*Aim*
Rewrite the items from the line with "Indeed, smooth brown" up to and including the line with "Image resolution: width=853", changing "wooden rail" to "timber rail" and leaving everything else unchanged.

*Recorded information*
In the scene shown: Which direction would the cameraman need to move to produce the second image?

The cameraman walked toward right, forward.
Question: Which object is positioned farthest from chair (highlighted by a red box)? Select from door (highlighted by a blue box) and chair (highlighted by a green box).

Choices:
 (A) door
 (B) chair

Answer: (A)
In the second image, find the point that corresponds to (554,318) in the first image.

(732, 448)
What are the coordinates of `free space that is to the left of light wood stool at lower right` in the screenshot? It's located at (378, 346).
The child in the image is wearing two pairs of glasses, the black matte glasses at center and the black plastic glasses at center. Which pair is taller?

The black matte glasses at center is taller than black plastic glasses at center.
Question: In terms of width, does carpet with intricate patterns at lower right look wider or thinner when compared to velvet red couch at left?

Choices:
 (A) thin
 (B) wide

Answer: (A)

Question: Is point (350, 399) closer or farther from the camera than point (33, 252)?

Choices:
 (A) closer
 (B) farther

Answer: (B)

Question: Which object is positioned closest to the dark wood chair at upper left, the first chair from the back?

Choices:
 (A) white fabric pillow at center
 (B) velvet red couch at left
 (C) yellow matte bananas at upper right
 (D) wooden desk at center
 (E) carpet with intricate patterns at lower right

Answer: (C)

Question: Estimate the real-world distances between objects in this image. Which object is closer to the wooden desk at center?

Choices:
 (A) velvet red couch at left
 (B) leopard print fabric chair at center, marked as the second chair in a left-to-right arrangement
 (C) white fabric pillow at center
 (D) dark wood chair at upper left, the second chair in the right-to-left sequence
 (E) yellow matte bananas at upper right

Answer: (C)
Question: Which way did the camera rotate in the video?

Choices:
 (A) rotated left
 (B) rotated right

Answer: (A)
...
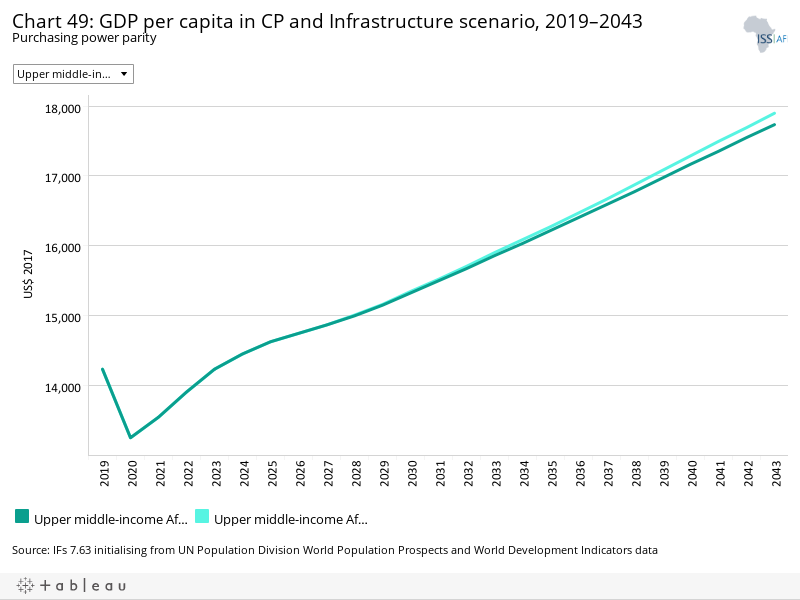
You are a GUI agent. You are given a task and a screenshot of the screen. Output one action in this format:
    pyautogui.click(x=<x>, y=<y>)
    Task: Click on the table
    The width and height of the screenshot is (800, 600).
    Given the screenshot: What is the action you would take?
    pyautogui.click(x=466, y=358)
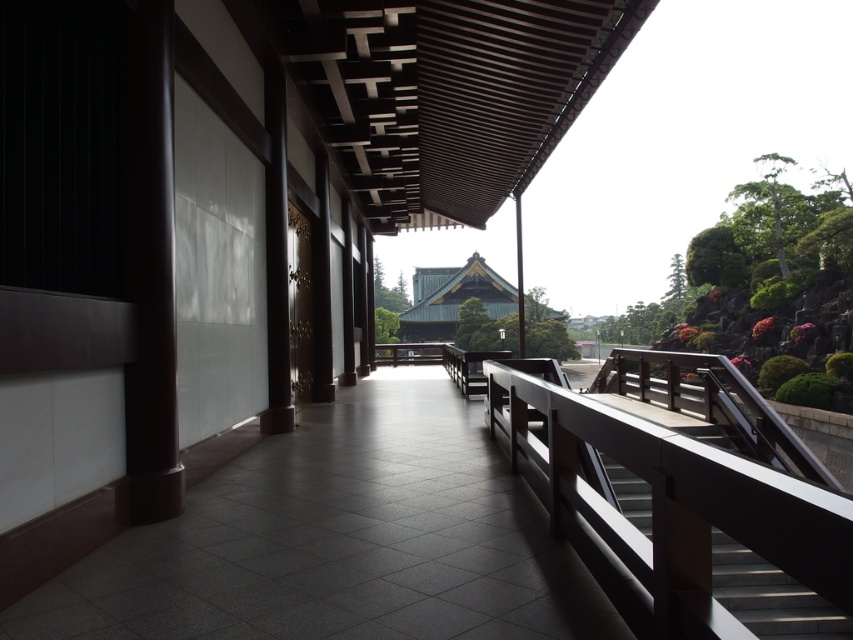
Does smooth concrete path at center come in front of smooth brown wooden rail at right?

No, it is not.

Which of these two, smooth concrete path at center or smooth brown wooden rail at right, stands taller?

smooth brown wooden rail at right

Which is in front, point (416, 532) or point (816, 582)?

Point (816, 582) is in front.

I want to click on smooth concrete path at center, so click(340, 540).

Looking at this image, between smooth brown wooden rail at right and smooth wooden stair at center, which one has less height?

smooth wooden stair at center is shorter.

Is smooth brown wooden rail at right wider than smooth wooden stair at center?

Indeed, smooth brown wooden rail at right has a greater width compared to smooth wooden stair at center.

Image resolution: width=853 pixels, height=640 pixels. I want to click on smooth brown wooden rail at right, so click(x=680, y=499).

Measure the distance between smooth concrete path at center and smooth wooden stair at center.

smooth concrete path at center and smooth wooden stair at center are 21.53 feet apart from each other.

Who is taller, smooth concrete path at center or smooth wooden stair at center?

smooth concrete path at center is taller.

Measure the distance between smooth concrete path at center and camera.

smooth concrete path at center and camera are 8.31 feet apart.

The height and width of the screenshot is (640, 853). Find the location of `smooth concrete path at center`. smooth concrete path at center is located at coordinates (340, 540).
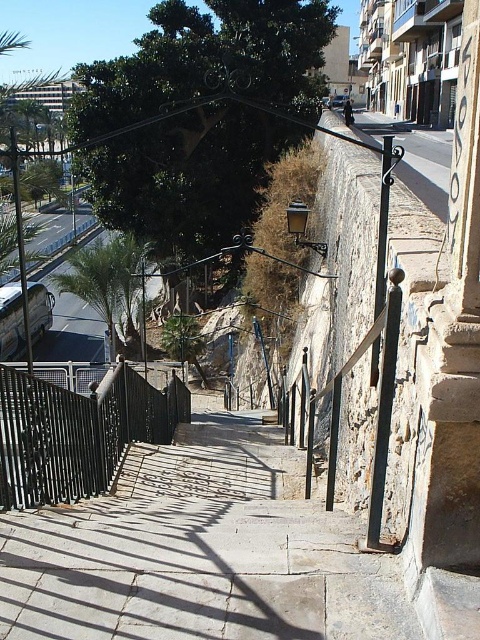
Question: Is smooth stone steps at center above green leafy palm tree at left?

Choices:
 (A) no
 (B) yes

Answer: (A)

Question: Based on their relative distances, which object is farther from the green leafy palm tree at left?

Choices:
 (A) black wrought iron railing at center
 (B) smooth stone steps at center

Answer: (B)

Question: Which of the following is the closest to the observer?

*Expected answer*
Indeed, smooth brown timber rail at right has a greater width compared to smooth wooden stair at center.

Image resolution: width=853 pixels, height=640 pixels. I want to click on smooth brown timber rail at right, so click(x=680, y=499).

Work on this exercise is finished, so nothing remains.